REQUIREMENT: Search the data for the string "none" and extract every line where it appears.
*** EXERCISE INPUTS
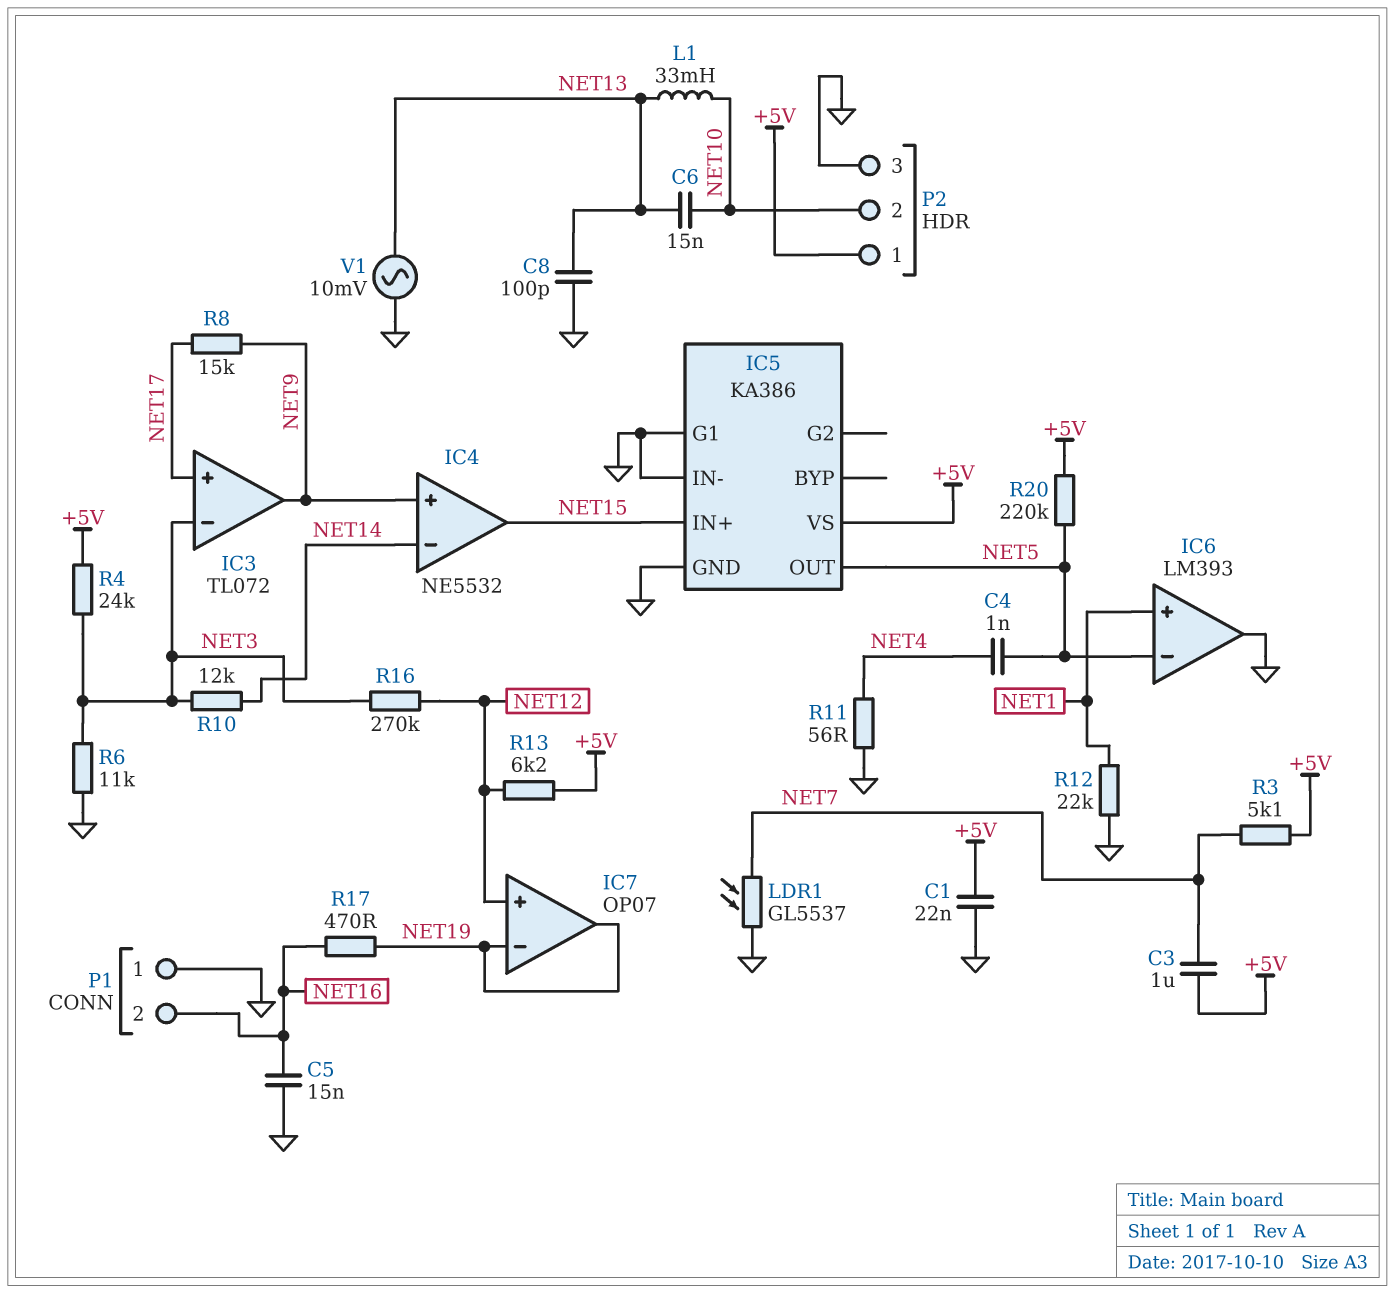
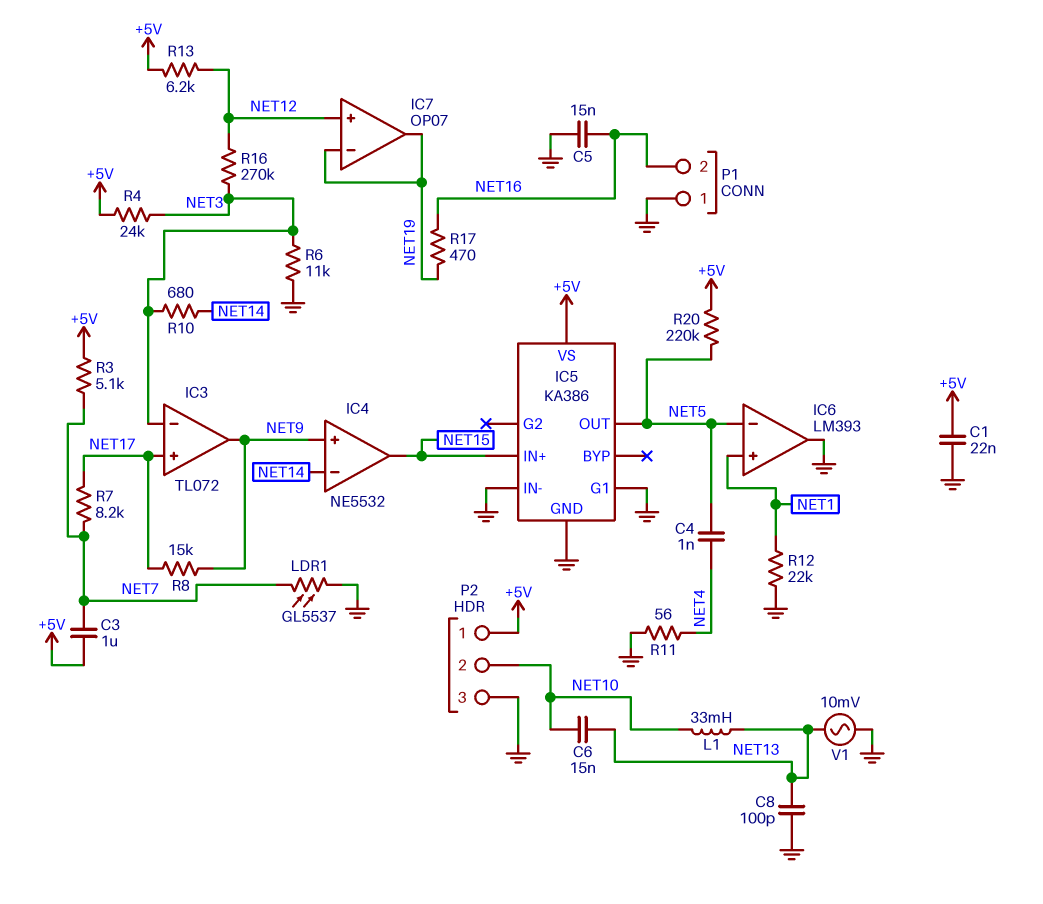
R7: none -> 8.2k (NET7, NET17)
R10: 12k (NET3, NET14) -> 680 (NET3, NET14)

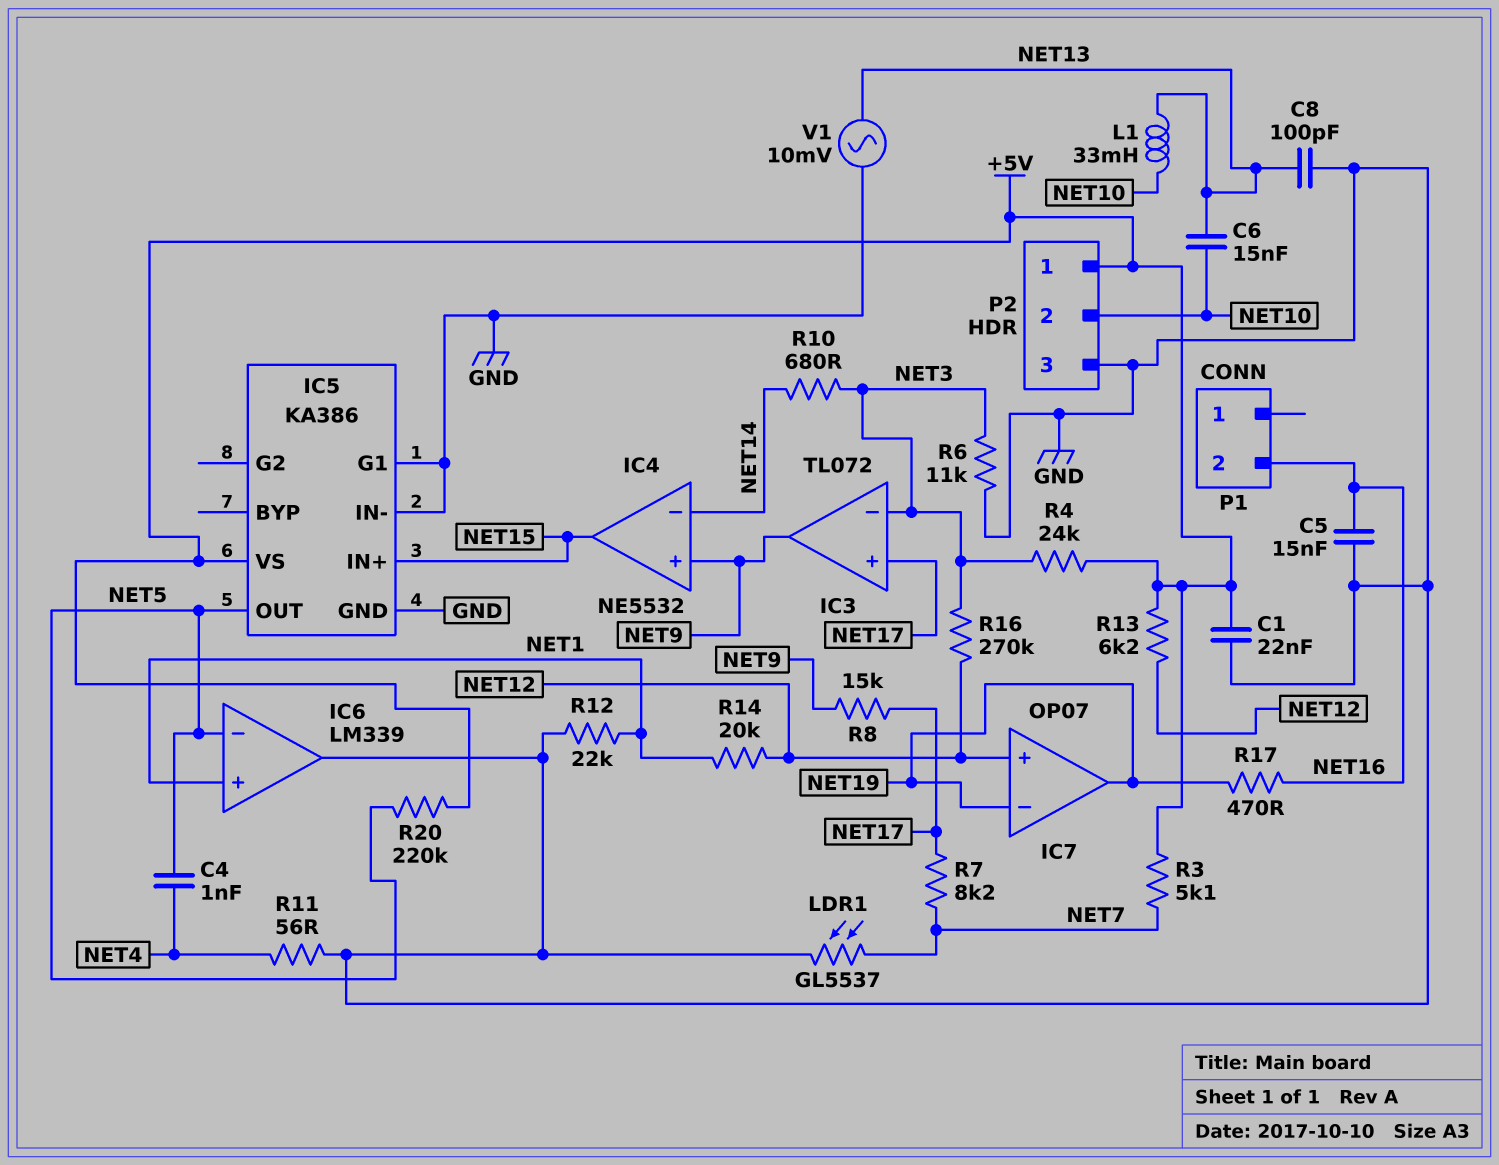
C3: 1uF (+5V, NET7) -> none
IC6: LM393 -> LM339
P1 pin 1: GND -> none
R14: none -> 20k (NET1, NET12)

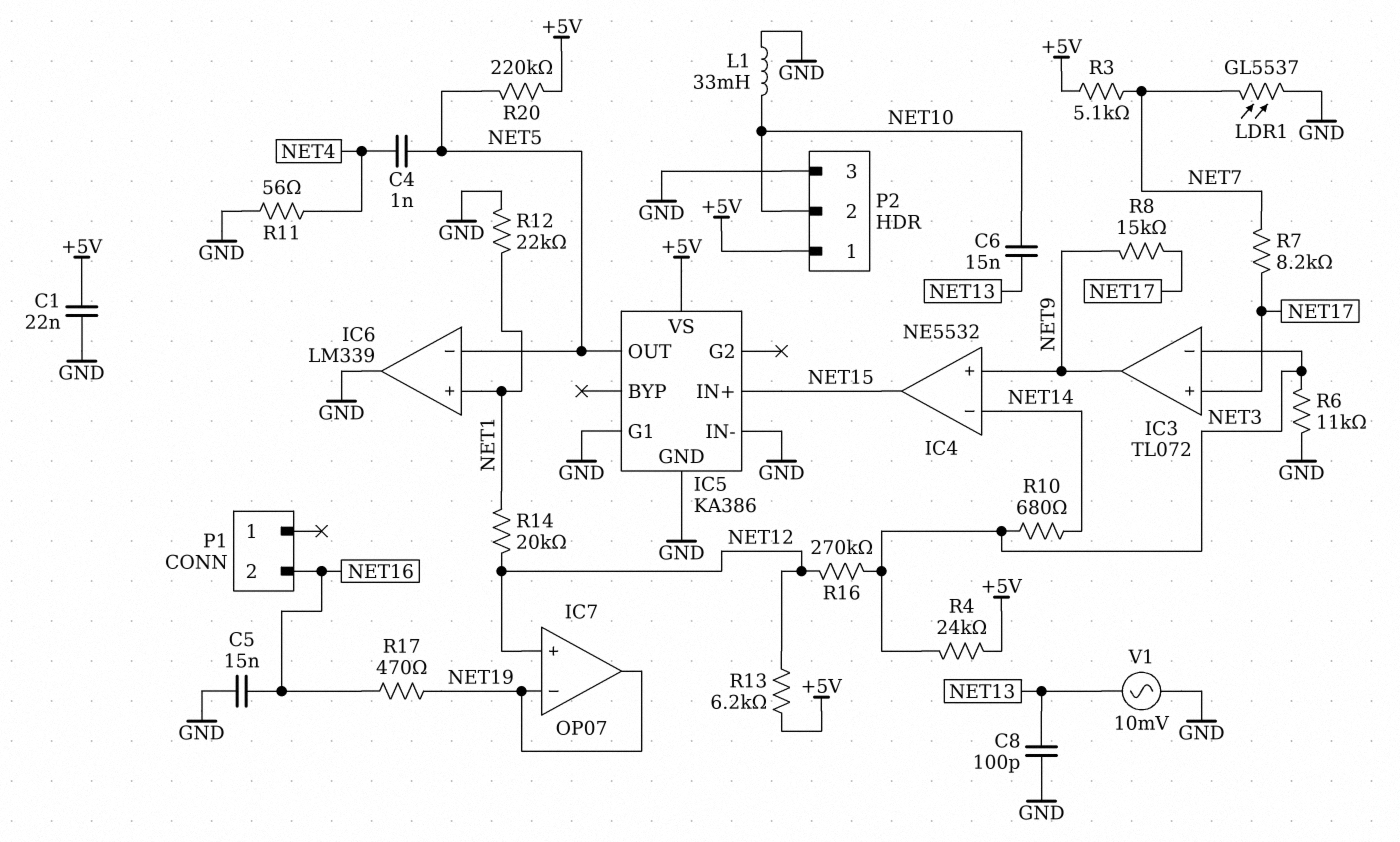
L1: 33mH (NET10, NET13) -> 33mH (GND, NET10)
******
RESULT FOR THIS TASK:
R7: none -> 8.2k (NET7, NET17)
C3: 1uF (+5V, NET7) -> none
P1 pin 1: GND -> none
R14: none -> 20k (NET1, NET12)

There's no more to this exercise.